+++ RECORDS TO PROCESS

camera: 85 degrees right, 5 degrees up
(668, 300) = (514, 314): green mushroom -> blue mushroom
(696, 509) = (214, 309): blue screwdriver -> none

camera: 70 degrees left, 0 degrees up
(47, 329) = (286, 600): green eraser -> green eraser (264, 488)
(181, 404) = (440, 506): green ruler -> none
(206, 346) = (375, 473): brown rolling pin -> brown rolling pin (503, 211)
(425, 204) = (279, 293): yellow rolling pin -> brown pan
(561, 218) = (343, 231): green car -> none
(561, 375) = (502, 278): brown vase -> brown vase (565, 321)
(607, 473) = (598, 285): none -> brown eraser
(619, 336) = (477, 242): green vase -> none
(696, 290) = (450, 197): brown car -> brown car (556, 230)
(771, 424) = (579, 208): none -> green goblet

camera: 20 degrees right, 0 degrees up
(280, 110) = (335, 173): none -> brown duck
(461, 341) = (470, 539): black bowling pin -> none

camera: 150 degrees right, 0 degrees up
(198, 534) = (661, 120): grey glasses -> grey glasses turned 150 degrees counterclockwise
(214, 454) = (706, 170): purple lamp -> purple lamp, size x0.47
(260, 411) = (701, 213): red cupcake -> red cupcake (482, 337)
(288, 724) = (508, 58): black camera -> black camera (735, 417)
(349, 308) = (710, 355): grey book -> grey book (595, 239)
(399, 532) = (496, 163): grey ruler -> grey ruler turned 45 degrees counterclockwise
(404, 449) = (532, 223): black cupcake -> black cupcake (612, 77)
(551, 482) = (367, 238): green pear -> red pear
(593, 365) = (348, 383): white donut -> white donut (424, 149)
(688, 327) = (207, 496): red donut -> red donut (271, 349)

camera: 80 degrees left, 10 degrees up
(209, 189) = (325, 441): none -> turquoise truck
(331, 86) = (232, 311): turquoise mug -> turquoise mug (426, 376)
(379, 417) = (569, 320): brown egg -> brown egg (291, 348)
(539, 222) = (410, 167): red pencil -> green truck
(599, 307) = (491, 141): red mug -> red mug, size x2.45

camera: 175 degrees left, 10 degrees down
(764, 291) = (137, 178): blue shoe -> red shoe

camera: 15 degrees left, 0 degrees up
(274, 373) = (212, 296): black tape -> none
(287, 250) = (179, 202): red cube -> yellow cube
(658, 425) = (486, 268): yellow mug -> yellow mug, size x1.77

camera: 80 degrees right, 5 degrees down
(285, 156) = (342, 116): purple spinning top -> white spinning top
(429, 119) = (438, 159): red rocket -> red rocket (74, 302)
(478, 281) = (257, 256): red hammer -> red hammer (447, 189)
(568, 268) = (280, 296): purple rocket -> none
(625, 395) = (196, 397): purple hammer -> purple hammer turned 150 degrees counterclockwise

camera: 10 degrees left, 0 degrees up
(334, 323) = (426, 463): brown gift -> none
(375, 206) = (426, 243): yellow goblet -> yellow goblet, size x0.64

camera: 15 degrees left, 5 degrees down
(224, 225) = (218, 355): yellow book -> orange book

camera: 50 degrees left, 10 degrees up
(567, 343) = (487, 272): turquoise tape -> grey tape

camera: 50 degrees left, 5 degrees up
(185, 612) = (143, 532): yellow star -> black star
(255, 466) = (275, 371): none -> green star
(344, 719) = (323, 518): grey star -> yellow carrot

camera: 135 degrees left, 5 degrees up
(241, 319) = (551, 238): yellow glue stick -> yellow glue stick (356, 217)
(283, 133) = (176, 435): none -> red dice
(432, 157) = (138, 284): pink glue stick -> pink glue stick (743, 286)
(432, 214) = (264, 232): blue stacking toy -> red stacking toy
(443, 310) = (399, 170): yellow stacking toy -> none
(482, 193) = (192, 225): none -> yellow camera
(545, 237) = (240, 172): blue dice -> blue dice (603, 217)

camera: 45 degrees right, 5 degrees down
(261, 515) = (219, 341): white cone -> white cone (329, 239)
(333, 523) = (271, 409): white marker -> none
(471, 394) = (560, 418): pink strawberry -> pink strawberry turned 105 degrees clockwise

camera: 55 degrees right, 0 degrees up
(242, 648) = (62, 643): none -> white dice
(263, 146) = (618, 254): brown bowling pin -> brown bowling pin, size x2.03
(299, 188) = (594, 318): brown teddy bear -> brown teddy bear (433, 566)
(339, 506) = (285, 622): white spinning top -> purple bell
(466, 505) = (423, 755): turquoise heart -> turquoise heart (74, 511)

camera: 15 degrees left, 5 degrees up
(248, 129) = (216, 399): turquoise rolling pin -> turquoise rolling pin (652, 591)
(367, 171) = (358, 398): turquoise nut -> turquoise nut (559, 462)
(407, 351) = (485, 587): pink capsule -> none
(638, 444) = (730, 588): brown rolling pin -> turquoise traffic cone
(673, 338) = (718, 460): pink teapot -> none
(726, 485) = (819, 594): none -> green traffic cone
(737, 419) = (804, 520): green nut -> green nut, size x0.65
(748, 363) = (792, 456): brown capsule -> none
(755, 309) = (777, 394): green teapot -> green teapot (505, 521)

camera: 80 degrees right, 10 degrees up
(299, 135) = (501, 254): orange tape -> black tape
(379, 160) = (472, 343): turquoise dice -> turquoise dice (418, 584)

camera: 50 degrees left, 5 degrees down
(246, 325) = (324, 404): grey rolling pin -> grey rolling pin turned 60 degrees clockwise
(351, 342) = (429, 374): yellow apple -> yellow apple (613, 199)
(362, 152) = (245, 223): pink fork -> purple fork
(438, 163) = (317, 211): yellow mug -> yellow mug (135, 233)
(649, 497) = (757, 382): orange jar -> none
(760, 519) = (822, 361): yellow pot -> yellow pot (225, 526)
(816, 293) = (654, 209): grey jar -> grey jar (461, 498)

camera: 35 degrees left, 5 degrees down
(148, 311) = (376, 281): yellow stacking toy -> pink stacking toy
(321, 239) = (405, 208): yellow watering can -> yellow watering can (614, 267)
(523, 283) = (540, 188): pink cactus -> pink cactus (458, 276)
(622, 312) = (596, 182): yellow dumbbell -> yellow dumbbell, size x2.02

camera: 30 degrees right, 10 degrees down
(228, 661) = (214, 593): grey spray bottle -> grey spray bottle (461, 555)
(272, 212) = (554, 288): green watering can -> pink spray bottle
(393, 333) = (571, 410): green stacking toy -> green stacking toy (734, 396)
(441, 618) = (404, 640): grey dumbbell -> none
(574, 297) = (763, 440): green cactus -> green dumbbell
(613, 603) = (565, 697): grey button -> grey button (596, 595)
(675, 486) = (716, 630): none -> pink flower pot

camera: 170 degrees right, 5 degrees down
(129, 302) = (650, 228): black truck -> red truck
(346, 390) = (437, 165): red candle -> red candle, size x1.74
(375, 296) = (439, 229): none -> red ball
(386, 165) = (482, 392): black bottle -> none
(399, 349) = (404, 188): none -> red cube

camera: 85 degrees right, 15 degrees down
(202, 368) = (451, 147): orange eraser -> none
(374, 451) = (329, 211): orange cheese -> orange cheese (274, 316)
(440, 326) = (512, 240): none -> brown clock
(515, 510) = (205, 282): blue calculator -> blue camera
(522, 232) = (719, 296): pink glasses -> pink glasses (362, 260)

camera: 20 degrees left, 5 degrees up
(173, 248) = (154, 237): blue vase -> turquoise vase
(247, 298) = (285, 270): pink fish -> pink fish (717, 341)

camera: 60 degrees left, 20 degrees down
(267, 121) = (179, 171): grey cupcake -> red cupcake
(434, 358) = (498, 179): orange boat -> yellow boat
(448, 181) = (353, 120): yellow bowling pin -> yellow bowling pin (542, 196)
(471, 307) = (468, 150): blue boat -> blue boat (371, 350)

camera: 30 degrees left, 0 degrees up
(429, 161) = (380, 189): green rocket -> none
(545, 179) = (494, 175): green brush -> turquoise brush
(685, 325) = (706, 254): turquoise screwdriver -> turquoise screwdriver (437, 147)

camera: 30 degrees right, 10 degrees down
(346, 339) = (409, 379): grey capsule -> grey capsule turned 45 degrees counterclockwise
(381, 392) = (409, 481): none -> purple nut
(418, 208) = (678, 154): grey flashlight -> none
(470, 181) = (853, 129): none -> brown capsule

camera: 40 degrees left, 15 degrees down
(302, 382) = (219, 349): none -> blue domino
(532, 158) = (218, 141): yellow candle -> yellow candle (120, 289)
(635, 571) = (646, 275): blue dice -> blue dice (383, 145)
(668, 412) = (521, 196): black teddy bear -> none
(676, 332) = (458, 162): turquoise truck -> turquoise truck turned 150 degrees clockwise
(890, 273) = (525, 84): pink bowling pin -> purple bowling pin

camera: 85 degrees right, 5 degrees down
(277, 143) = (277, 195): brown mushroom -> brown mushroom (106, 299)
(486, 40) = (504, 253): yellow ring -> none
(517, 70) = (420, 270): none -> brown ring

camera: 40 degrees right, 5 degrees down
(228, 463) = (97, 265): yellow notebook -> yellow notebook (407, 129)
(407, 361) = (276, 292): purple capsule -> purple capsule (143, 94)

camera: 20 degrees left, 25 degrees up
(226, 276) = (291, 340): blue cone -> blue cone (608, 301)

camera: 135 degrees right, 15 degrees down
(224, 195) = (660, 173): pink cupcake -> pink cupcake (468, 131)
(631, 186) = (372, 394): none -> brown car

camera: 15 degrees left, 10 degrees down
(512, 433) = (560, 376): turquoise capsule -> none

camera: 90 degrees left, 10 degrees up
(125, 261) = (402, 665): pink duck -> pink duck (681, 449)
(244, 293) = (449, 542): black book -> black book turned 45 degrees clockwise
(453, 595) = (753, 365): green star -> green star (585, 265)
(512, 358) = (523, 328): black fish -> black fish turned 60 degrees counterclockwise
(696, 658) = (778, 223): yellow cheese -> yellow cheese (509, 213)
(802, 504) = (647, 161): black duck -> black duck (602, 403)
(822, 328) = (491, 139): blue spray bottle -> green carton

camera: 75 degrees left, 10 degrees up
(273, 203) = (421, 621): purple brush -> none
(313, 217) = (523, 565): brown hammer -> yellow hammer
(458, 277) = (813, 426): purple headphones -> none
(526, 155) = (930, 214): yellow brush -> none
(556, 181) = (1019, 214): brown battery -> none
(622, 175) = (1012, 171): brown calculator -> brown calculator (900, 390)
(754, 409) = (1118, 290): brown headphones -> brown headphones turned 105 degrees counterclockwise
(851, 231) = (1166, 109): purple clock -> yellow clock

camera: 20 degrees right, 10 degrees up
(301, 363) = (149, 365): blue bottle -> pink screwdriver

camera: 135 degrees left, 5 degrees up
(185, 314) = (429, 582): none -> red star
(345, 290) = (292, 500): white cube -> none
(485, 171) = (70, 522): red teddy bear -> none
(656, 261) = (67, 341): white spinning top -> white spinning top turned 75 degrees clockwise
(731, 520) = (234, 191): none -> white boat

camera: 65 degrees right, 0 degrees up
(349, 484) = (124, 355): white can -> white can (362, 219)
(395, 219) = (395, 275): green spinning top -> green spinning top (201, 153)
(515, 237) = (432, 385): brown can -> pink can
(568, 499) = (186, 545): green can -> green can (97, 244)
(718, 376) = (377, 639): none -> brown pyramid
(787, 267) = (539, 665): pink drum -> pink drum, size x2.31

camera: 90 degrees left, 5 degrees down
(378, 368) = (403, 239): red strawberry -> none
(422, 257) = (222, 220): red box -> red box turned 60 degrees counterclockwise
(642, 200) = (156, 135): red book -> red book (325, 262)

++++++

◆ THE TASK ◆
Transcribe each line of the data above, unaltered, from the one where "(244, 293) = (449, 542): black" appears to the one where "(395, 219) = (395, 275): green" appears, inclusive of both.

◆ OUTPUT OF THE EXERCISE ◆
(244, 293) = (449, 542): black book -> black book turned 45 degrees clockwise
(453, 595) = (753, 365): green star -> green star (585, 265)
(512, 358) = (523, 328): black fish -> black fish turned 60 degrees counterclockwise
(696, 658) = (778, 223): yellow cheese -> yellow cheese (509, 213)
(802, 504) = (647, 161): black duck -> black duck (602, 403)
(822, 328) = (491, 139): blue spray bottle -> green carton

camera: 75 degrees left, 10 degrees up
(273, 203) = (421, 621): purple brush -> none
(313, 217) = (523, 565): brown hammer -> yellow hammer
(458, 277) = (813, 426): purple headphones -> none
(526, 155) = (930, 214): yellow brush -> none
(556, 181) = (1019, 214): brown battery -> none
(622, 175) = (1012, 171): brown calculator -> brown calculator (900, 390)
(754, 409) = (1118, 290): brown headphones -> brown headphones turned 105 degrees counterclockwise
(851, 231) = (1166, 109): purple clock -> yellow clock

camera: 20 degrees right, 10 degrees up
(301, 363) = (149, 365): blue bottle -> pink screwdriver

camera: 135 degrees left, 5 degrees up
(185, 314) = (429, 582): none -> red star
(345, 290) = (292, 500): white cube -> none
(485, 171) = (70, 522): red teddy bear -> none
(656, 261) = (67, 341): white spinning top -> white spinning top turned 75 degrees clockwise
(731, 520) = (234, 191): none -> white boat

camera: 65 degrees right, 0 degrees up
(349, 484) = (124, 355): white can -> white can (362, 219)
(395, 219) = (395, 275): green spinning top -> green spinning top (201, 153)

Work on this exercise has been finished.